» **What to work on**
Using the records below, repeat exactly the lines from the one holding "OLED pin SCL: A2 -> B7" through the one holding "RGB3 pin G: D21 -> D19", both ends included, and no others.

Start of Material supplied

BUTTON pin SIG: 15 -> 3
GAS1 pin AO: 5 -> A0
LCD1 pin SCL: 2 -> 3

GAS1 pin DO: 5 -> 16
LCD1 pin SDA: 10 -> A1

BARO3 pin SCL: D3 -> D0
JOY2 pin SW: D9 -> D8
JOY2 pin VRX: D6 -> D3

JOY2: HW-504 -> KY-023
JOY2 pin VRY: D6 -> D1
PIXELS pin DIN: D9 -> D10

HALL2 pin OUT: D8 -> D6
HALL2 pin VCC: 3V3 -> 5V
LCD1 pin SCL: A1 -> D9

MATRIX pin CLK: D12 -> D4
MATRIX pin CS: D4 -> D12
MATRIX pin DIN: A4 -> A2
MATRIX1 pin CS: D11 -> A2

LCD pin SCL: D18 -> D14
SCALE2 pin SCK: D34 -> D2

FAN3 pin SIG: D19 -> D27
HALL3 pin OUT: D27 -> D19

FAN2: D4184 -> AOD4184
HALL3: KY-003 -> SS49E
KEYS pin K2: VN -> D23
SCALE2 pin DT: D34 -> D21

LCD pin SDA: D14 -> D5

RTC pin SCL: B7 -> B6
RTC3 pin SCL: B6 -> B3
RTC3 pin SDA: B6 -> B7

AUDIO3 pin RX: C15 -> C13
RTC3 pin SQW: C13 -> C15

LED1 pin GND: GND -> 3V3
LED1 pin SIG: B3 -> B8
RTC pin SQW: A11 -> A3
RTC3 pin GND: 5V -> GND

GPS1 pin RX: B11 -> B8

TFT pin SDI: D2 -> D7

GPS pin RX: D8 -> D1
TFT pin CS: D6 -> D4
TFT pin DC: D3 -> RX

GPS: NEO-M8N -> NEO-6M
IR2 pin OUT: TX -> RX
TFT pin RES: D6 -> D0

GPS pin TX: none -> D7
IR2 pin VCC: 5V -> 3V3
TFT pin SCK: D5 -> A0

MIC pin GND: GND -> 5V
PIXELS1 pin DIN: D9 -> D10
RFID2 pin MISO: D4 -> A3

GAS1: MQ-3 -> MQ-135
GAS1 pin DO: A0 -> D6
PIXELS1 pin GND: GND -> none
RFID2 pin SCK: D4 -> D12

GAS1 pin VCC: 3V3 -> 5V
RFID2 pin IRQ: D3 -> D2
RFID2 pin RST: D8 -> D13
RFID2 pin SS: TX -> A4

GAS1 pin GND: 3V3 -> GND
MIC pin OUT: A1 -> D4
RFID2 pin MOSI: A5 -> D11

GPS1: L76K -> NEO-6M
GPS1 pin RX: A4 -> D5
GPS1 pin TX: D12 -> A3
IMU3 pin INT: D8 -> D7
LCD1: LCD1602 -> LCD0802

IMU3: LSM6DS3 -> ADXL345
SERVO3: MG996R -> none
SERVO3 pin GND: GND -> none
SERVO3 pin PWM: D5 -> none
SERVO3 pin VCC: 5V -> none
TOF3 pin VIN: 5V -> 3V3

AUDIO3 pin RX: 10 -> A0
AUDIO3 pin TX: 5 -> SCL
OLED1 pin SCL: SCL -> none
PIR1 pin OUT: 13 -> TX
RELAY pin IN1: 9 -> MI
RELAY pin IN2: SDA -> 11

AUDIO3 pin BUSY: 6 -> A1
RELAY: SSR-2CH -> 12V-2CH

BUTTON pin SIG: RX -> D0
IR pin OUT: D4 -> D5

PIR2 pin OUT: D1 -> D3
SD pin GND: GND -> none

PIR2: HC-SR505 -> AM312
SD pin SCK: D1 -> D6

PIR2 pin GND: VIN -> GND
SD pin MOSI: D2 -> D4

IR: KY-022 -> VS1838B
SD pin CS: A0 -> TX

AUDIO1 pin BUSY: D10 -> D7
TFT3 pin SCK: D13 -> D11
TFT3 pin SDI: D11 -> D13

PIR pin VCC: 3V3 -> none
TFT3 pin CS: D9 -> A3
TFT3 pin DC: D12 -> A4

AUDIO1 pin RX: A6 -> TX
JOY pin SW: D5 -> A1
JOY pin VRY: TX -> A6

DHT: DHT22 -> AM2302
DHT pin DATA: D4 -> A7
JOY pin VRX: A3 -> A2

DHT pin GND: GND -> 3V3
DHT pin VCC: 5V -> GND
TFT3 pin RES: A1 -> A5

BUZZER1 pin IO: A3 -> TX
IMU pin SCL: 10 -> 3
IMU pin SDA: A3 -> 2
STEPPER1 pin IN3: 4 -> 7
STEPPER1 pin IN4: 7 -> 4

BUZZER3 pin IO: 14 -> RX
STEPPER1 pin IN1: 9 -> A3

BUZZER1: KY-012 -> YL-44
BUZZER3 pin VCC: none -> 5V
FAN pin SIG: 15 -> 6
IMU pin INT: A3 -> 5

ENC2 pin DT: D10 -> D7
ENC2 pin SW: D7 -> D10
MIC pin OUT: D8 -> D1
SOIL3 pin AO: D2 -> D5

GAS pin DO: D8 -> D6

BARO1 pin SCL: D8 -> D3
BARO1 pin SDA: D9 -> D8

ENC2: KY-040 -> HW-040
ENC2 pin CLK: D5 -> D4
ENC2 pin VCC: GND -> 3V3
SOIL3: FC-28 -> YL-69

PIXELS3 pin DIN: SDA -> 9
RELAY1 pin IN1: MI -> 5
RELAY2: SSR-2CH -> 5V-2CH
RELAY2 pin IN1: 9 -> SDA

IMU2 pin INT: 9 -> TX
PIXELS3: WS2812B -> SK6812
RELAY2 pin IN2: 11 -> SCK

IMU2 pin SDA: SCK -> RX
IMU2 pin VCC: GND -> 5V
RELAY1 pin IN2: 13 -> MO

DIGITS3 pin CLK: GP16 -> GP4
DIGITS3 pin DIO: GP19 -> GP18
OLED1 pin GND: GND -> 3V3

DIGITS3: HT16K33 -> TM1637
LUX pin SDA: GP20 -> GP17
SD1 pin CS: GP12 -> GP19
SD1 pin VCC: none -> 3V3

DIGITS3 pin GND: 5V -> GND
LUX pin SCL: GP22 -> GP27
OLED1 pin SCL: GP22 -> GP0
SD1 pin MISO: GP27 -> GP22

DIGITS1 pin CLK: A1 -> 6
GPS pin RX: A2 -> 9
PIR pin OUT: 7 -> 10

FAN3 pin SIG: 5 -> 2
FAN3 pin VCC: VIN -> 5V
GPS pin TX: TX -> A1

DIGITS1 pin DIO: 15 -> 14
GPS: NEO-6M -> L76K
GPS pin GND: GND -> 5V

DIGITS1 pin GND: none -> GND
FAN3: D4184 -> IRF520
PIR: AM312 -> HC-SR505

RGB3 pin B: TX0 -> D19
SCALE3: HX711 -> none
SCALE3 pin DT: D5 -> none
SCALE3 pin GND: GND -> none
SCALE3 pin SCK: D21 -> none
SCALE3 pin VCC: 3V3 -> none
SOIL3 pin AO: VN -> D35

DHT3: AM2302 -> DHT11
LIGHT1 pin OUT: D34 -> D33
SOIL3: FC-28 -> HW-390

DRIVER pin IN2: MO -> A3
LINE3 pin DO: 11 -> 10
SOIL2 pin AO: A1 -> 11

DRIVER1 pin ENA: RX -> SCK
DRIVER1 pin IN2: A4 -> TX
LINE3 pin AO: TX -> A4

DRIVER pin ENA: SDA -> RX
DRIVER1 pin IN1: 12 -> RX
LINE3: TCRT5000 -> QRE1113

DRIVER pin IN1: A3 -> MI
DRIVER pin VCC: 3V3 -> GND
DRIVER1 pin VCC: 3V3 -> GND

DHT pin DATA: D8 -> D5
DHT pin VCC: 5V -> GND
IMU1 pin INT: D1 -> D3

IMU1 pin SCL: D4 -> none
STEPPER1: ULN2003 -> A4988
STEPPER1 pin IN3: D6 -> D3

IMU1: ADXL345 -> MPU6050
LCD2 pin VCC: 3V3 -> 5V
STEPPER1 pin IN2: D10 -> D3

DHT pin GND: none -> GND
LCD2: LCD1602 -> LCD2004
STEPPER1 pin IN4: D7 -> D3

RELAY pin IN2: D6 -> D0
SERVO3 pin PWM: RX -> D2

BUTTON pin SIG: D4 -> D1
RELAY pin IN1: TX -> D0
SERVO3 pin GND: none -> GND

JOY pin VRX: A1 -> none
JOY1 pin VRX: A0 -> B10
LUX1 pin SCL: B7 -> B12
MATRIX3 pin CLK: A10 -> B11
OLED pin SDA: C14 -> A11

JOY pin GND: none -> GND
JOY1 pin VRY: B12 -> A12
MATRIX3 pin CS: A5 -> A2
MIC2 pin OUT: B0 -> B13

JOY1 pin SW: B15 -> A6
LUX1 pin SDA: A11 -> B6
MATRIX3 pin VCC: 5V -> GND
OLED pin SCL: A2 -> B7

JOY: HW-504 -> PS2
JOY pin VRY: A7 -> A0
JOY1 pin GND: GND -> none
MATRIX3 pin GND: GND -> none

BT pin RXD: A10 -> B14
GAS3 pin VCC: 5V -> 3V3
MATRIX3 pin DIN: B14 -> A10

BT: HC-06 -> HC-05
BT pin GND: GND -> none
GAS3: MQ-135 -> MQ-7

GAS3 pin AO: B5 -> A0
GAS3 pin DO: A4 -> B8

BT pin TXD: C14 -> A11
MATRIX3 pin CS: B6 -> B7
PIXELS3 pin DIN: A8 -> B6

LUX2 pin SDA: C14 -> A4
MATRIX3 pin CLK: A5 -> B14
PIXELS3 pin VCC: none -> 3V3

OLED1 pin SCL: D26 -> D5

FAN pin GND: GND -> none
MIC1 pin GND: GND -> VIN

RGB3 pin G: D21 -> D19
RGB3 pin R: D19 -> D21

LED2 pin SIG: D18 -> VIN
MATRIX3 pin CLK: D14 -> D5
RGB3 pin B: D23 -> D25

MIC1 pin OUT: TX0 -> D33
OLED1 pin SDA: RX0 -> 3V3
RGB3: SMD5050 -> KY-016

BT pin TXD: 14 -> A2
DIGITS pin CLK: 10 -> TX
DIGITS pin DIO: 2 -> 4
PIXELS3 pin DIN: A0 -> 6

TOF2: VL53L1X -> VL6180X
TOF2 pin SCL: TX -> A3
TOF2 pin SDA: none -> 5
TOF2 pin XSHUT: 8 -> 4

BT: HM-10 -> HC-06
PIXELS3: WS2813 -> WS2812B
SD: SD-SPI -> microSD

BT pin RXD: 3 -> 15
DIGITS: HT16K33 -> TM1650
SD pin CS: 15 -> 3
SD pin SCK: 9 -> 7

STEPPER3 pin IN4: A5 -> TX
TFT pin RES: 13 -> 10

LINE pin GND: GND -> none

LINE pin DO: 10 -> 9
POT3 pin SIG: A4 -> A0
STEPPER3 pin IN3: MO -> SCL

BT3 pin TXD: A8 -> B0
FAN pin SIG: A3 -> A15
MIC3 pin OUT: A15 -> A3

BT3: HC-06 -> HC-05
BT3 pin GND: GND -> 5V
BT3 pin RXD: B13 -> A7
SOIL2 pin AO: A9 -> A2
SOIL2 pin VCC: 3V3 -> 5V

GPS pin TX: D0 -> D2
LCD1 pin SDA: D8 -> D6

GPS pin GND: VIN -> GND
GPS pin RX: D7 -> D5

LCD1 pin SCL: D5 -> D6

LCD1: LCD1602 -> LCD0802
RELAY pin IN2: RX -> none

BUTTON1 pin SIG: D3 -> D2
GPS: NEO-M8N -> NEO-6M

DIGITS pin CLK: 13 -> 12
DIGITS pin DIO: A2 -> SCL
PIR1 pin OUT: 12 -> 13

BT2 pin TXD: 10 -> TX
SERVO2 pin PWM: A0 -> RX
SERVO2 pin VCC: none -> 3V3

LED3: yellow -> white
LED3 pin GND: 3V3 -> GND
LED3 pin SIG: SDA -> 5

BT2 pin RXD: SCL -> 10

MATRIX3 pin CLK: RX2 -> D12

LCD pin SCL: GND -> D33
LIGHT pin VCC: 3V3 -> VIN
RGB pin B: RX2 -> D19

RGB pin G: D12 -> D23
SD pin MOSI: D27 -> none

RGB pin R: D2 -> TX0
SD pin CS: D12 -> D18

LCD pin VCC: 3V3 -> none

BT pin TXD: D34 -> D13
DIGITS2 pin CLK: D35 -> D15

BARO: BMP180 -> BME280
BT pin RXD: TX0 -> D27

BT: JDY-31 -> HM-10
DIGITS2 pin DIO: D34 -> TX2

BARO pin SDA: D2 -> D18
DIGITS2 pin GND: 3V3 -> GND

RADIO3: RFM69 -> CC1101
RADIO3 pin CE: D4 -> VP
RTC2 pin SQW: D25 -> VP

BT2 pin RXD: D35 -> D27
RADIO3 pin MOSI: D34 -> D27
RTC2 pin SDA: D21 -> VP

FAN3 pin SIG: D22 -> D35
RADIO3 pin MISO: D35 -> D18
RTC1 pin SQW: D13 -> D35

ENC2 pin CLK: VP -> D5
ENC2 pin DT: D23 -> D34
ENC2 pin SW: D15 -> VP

End of Material supplied

» **The answer**
OLED pin SCL: A2 -> B7

JOY: HW-504 -> PS2
JOY pin VRY: A7 -> A0
JOY1 pin GND: GND -> none
MATRIX3 pin GND: GND -> none

BT pin RXD: A10 -> B14
GAS3 pin VCC: 5V -> 3V3
MATRIX3 pin DIN: B14 -> A10

BT: HC-06 -> HC-05
BT pin GND: GND -> none
GAS3: MQ-135 -> MQ-7

GAS3 pin AO: B5 -> A0
GAS3 pin DO: A4 -> B8

BT pin TXD: C14 -> A11
MATRIX3 pin CS: B6 -> B7
PIXELS3 pin DIN: A8 -> B6

LUX2 pin SDA: C14 -> A4
MATRIX3 pin CLK: A5 -> B14
PIXELS3 pin VCC: none -> 3V3

OLED1 pin SCL: D26 -> D5

FAN pin GND: GND -> none
MIC1 pin GND: GND -> VIN

RGB3 pin G: D21 -> D19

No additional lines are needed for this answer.